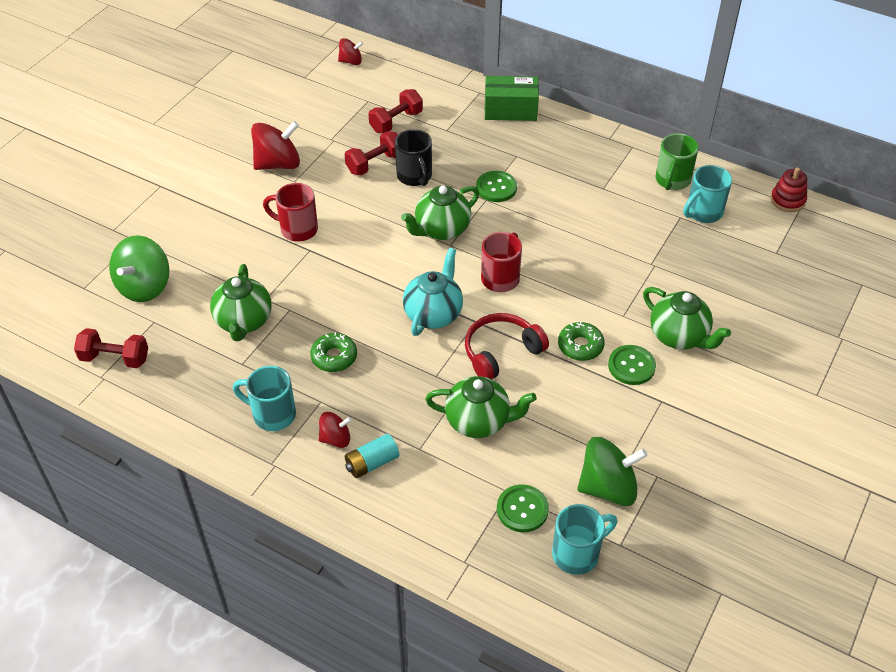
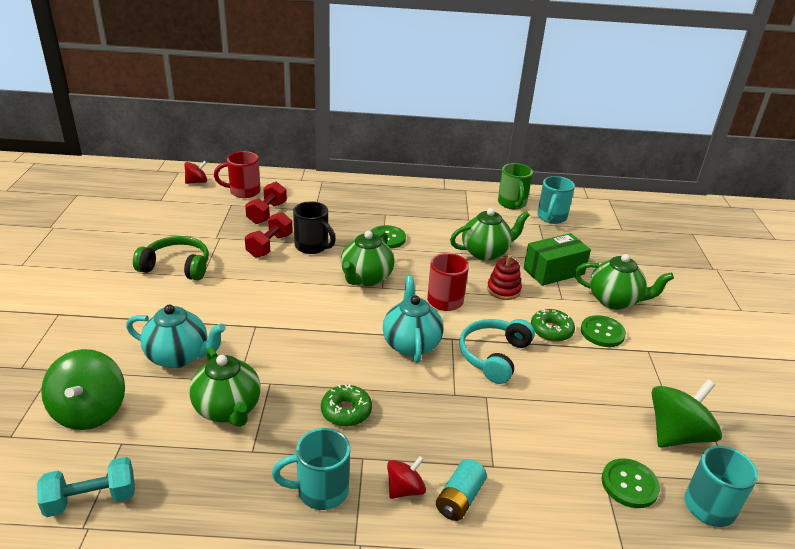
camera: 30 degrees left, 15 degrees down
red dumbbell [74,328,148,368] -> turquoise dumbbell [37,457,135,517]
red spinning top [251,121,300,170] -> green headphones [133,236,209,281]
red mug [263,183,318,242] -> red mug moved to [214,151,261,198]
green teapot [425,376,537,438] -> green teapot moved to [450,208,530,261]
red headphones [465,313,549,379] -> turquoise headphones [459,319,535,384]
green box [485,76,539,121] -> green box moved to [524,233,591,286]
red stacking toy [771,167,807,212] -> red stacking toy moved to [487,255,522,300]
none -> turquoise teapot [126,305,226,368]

= = = =

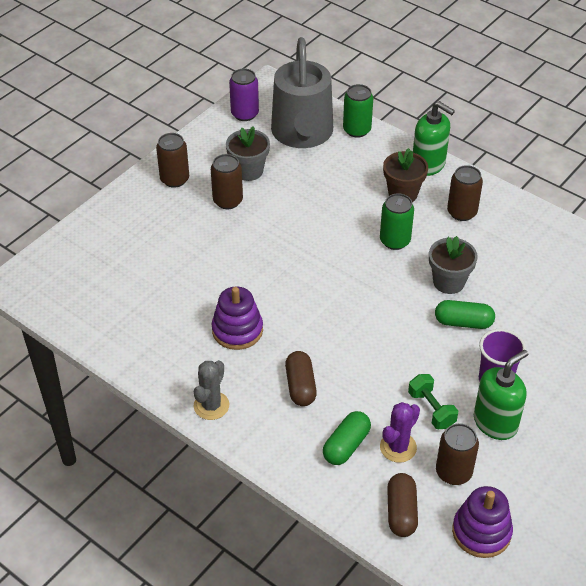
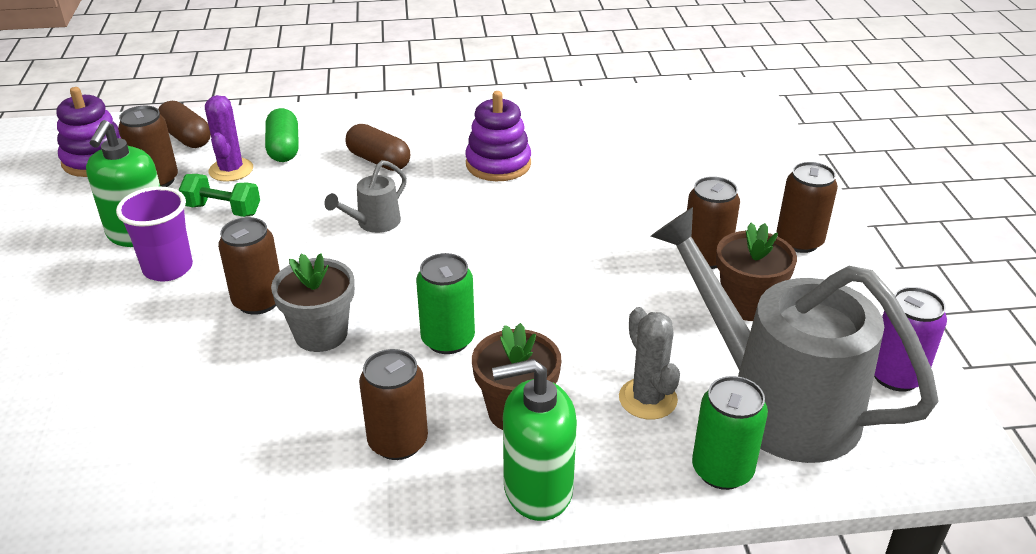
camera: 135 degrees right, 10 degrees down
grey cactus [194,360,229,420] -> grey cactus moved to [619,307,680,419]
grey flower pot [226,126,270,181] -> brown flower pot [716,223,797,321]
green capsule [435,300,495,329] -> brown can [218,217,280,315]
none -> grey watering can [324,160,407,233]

= = = =

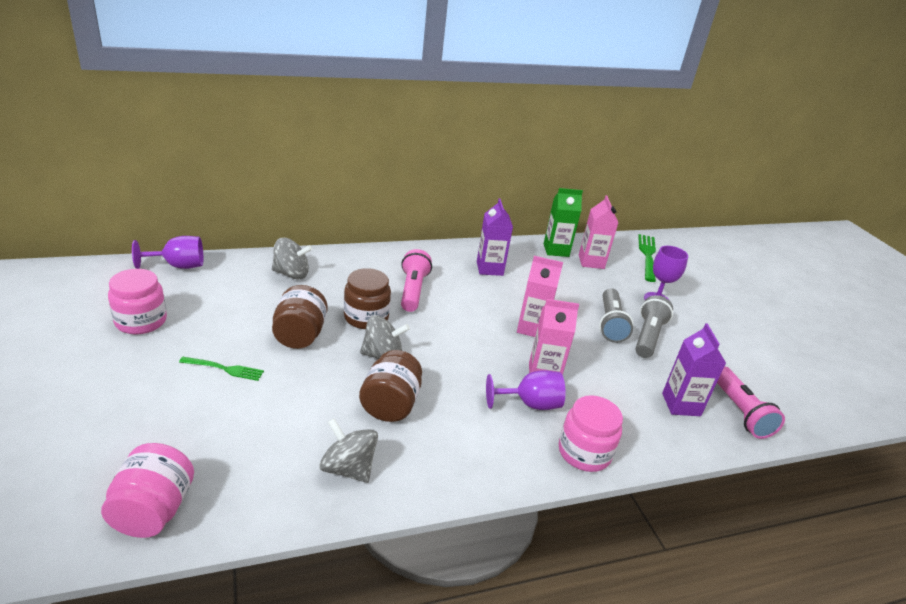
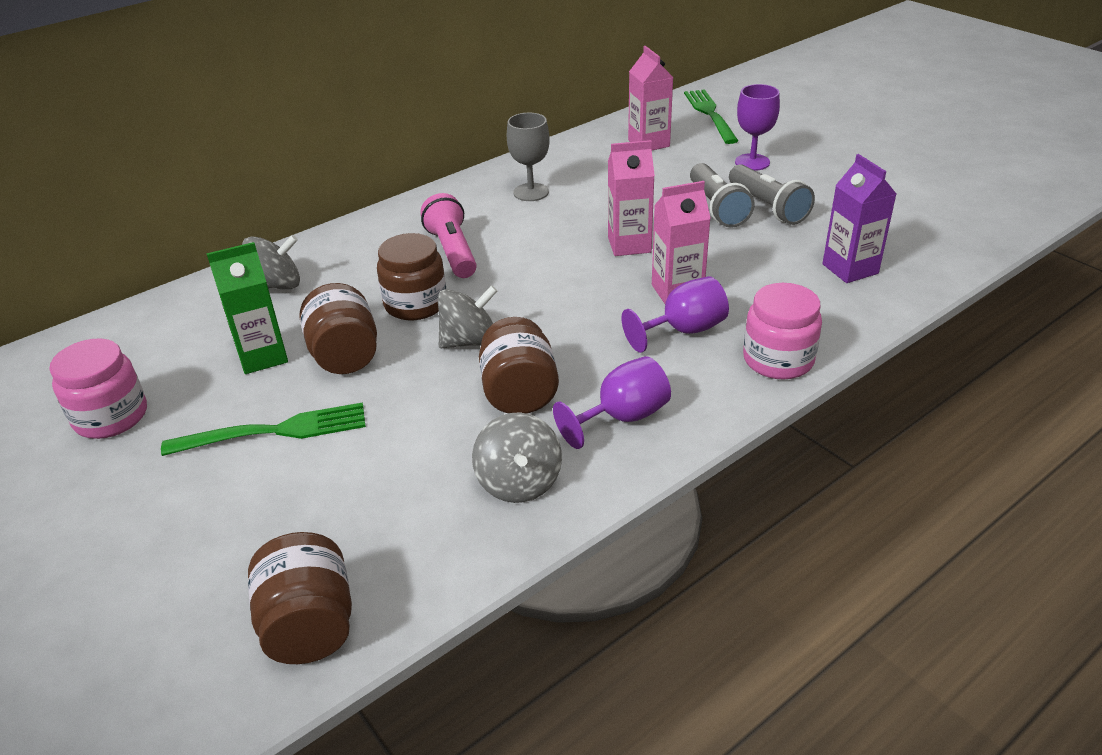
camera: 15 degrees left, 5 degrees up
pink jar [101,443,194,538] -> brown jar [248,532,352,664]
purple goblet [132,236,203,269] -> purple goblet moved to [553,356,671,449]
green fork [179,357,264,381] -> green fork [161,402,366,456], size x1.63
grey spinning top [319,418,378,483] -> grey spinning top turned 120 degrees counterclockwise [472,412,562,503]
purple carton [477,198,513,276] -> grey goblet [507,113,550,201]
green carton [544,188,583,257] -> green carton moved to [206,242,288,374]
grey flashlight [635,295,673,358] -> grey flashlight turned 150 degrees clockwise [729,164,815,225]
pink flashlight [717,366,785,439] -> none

= = = =

Directions for this task:
Given the records above, restate word for word only the lines starting at the one with "camera: 30 degrees left, 15 degrees down" and ending at the one with "none -> turquoise teapot [126,305,226,368]".

Written solution:
camera: 30 degrees left, 15 degrees down
red dumbbell [74,328,148,368] -> turquoise dumbbell [37,457,135,517]
red spinning top [251,121,300,170] -> green headphones [133,236,209,281]
red mug [263,183,318,242] -> red mug moved to [214,151,261,198]
green teapot [425,376,537,438] -> green teapot moved to [450,208,530,261]
red headphones [465,313,549,379] -> turquoise headphones [459,319,535,384]
green box [485,76,539,121] -> green box moved to [524,233,591,286]
red stacking toy [771,167,807,212] -> red stacking toy moved to [487,255,522,300]
none -> turquoise teapot [126,305,226,368]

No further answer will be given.